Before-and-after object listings
______________________________

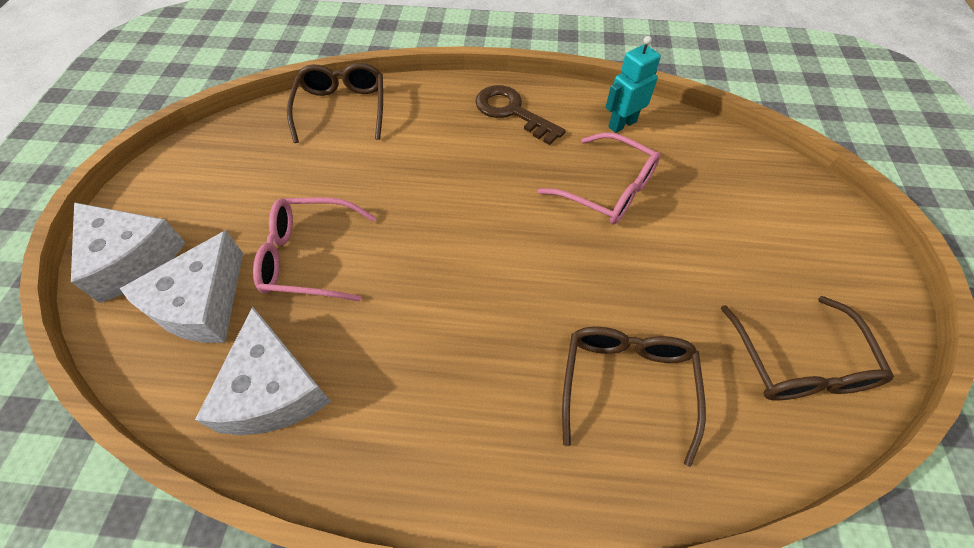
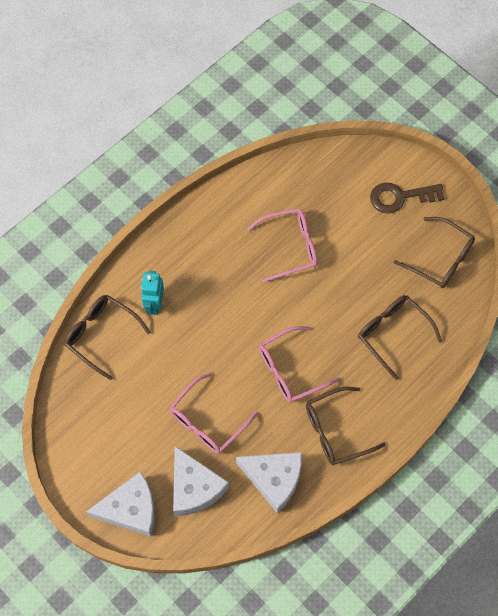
camera: 50 degrees left, 10 degrees up
brown key [475,85,566,145] -> brown key moved to [370,182,445,214]
turquoise robot [605,36,661,133] -> turquoise robot moved to [141,271,164,315]
none -> pink glasses [259,326,340,403]
none -> brown glasses [306,387,386,465]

______________________________

Please state how many lines in the data contain the word "moved", giving only that number.

# Response box:
2